Below are records. Copy every line with "Early" in it.

################

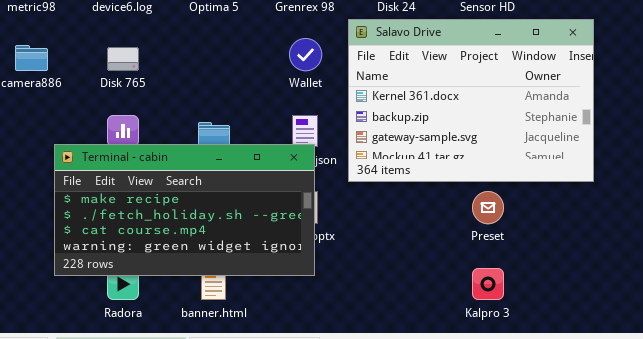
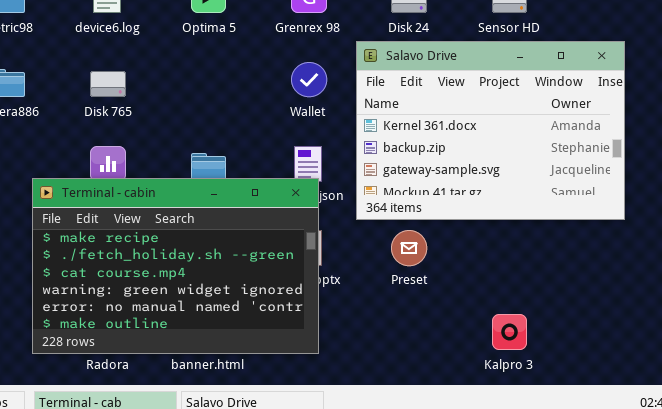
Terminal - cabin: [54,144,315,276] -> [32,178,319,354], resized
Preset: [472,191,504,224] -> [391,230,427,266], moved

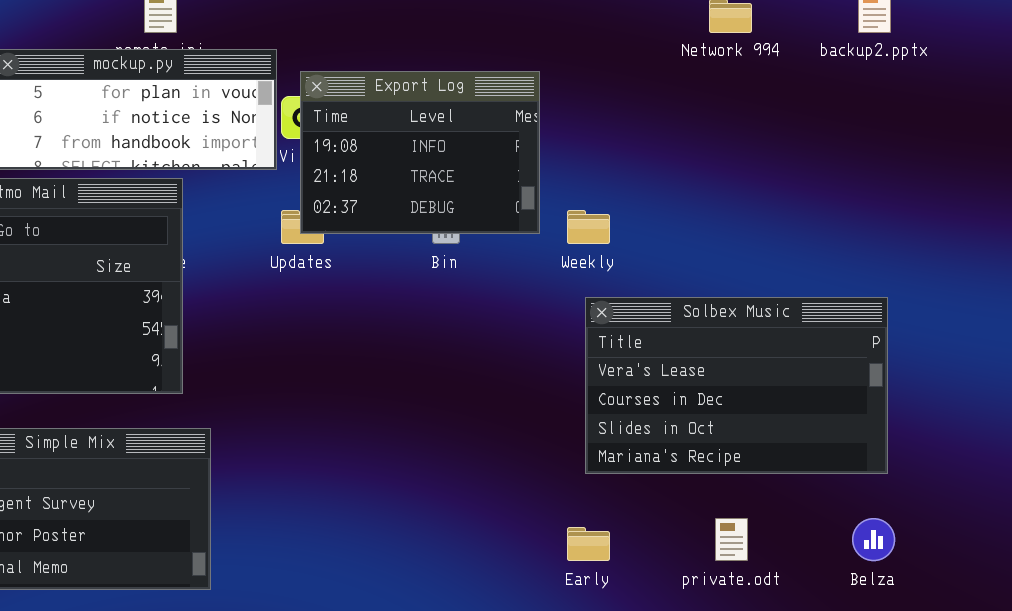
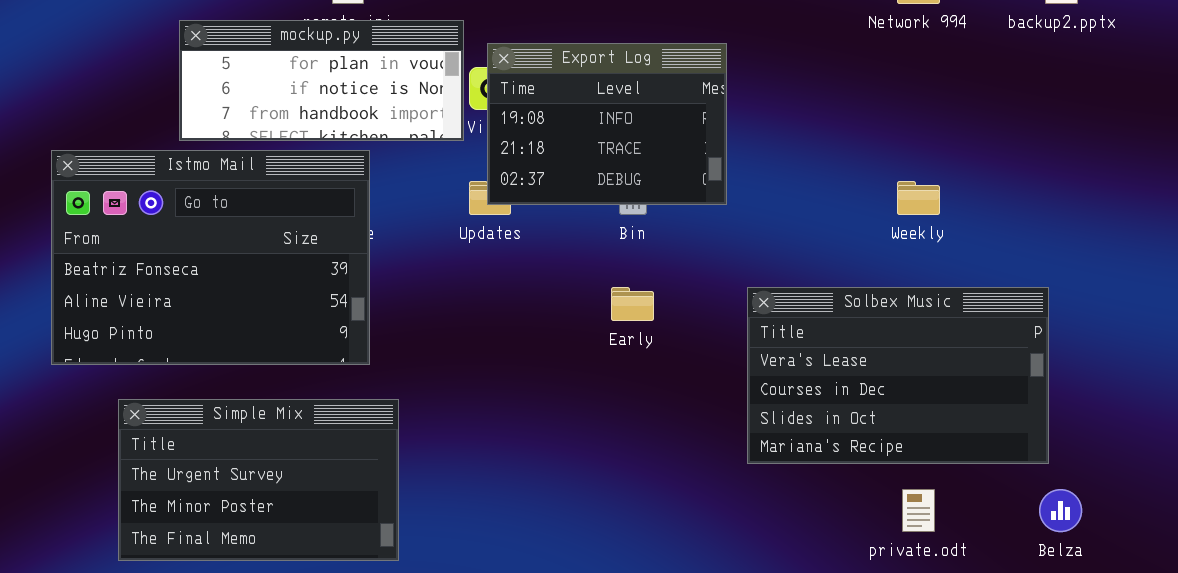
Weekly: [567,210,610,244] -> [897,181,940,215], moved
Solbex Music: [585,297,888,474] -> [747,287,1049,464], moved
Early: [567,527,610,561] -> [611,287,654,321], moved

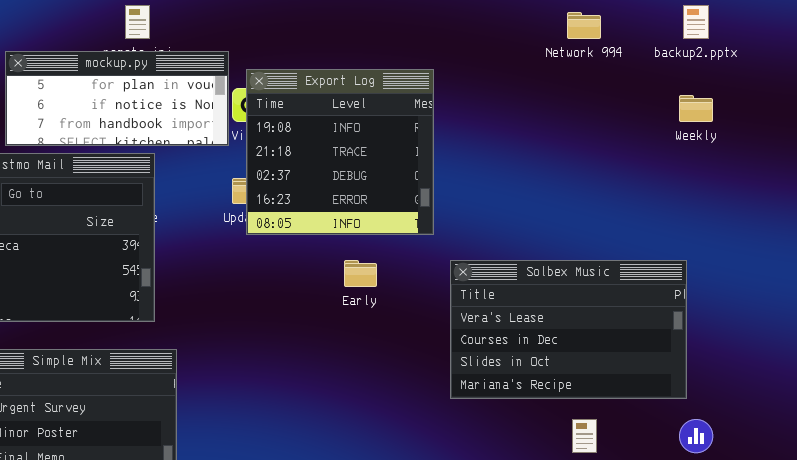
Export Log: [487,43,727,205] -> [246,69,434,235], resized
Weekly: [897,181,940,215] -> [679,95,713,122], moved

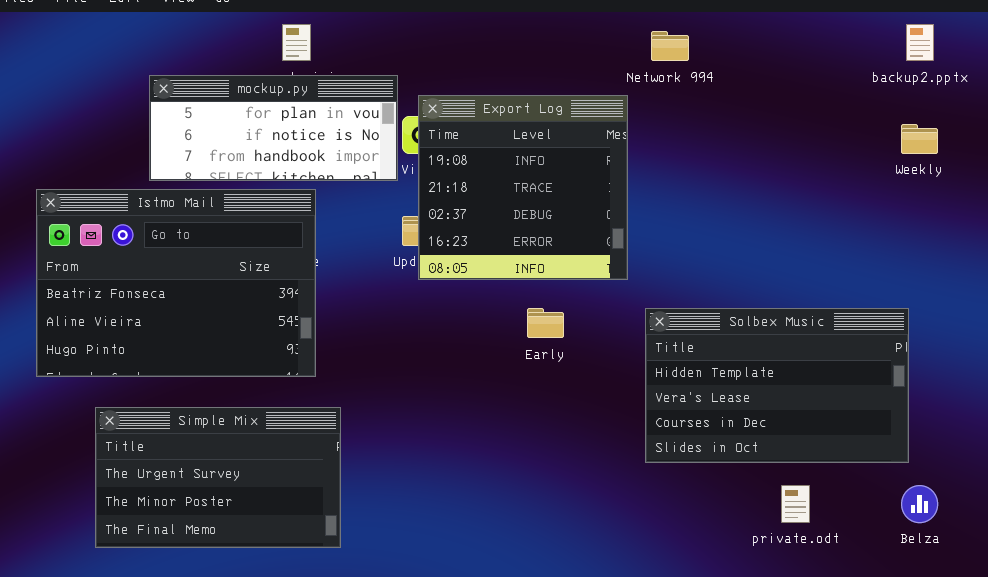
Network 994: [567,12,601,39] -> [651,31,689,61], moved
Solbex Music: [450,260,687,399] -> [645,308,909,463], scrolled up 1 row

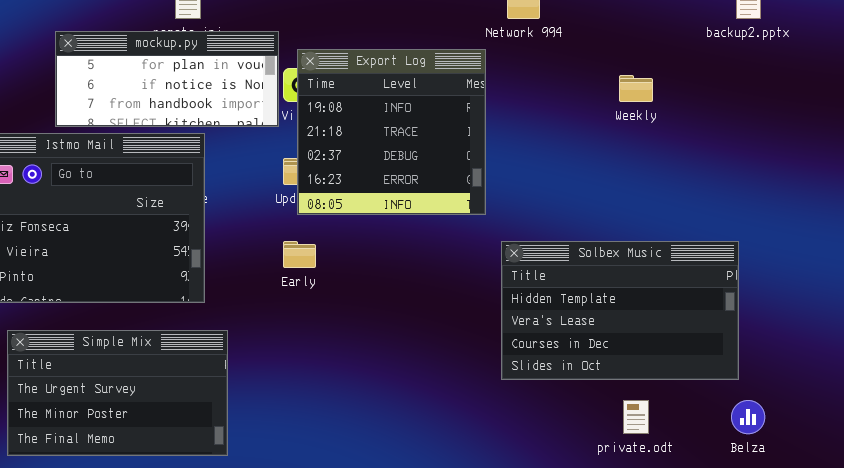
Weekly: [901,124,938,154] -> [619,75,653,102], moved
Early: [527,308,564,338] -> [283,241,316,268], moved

################

**Response box:**
Early: [567,527,610,561] -> [611,287,654,321], moved
Early: [527,308,564,338] -> [283,241,316,268], moved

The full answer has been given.